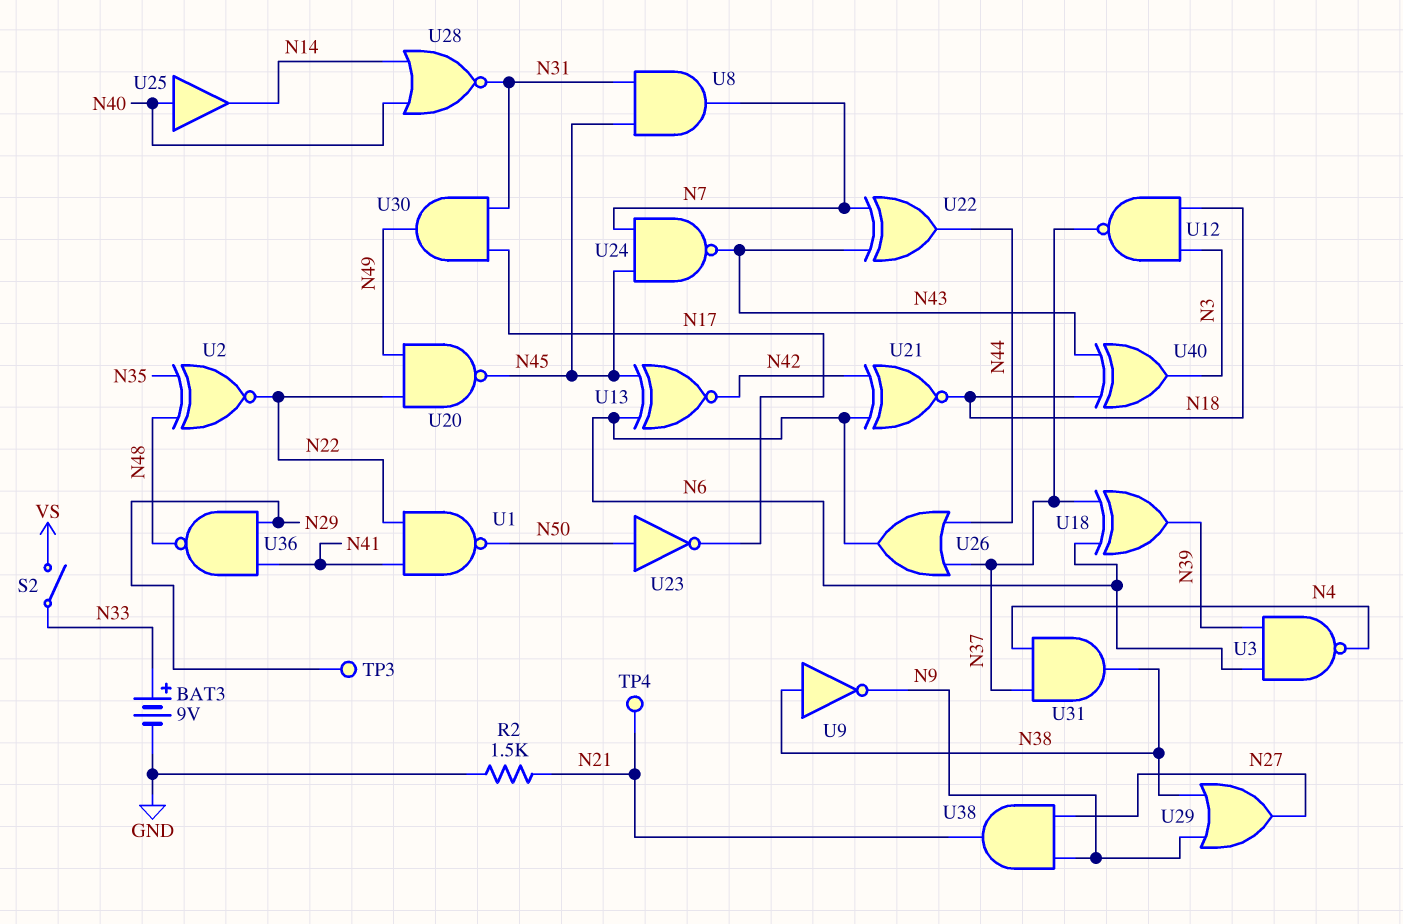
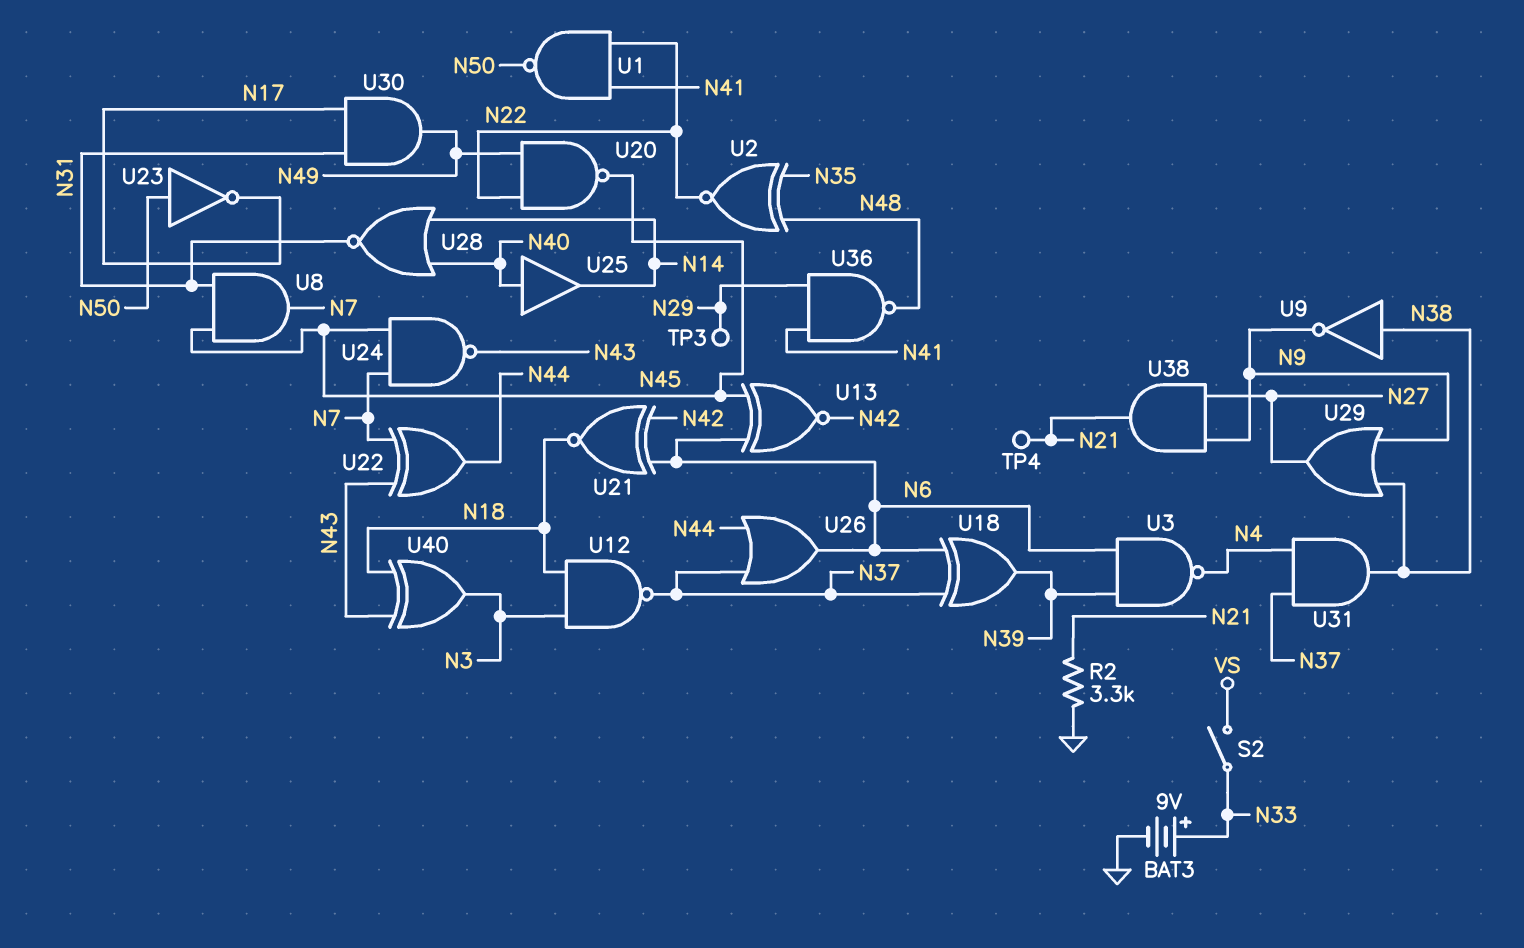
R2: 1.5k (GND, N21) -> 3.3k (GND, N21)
...
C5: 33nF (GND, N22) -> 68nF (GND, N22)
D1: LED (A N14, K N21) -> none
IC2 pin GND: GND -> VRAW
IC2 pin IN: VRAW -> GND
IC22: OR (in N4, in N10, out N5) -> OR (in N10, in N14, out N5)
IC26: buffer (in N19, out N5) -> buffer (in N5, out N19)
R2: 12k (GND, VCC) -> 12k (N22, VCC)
--
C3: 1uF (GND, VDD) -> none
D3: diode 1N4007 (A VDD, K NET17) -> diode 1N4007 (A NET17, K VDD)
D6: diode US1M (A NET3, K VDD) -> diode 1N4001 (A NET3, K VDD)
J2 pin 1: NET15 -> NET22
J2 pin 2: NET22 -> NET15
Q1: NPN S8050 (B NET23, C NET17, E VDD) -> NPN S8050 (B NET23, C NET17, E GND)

** What you have to do **
Print exactly the lines of the listing above starting at the line containing "IC26: buffer (in" and ending at the line containing "R2: 12k (GND, VCC) -> 12k (N22, VCC)", both included.

** Output of the exercise **
IC26: buffer (in N19, out N5) -> buffer (in N5, out N19)
R2: 12k (GND, VCC) -> 12k (N22, VCC)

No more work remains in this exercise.